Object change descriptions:
↓
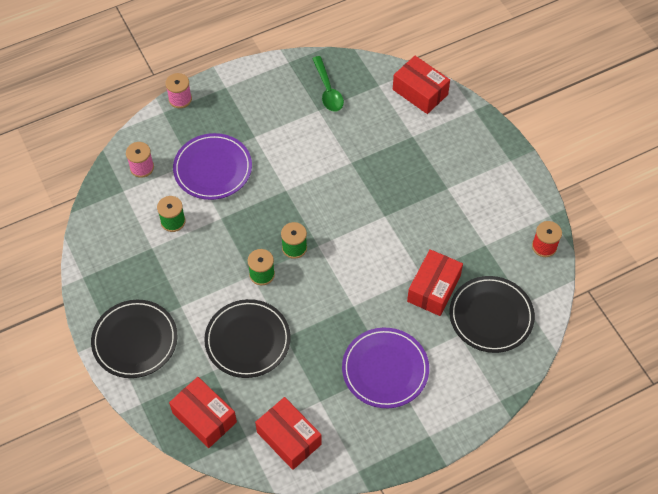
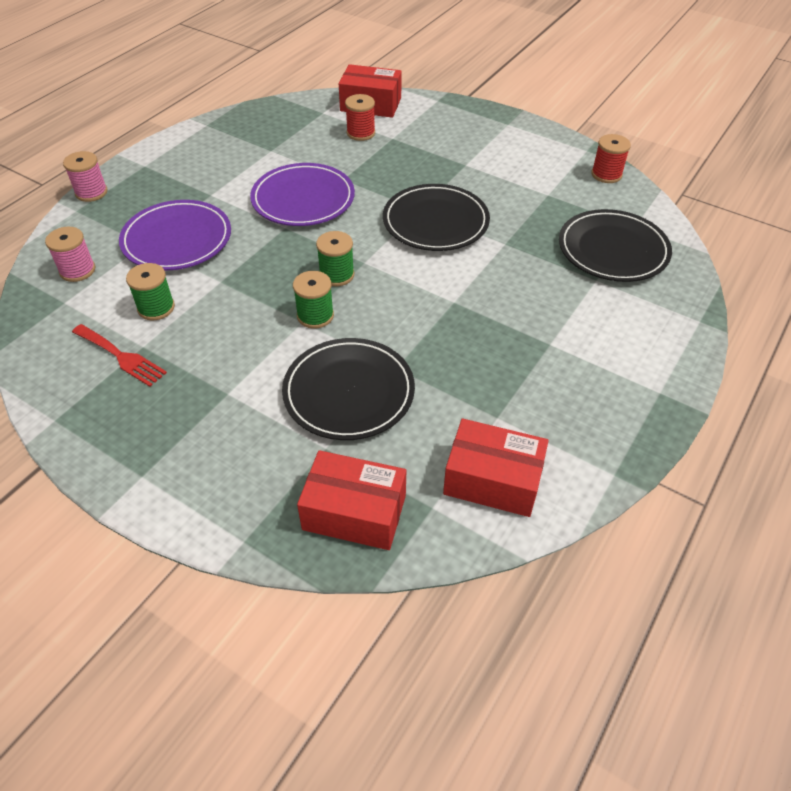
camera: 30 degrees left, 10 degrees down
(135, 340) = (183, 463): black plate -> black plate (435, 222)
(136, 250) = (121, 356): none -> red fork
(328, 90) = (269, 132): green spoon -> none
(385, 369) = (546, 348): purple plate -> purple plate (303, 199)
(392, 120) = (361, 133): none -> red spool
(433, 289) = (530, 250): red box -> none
↑
▸ **ABOUT THIS EXERCISE**
Can you retype every record above exactly, leaving out the pictures?

▸ **SOLUTION TO THIS EXERCISE**
camera: 30 degrees left, 10 degrees down
(135, 340) = (183, 463): black plate -> black plate (435, 222)
(136, 250) = (121, 356): none -> red fork
(328, 90) = (269, 132): green spoon -> none
(385, 369) = (546, 348): purple plate -> purple plate (303, 199)
(392, 120) = (361, 133): none -> red spool
(433, 289) = (530, 250): red box -> none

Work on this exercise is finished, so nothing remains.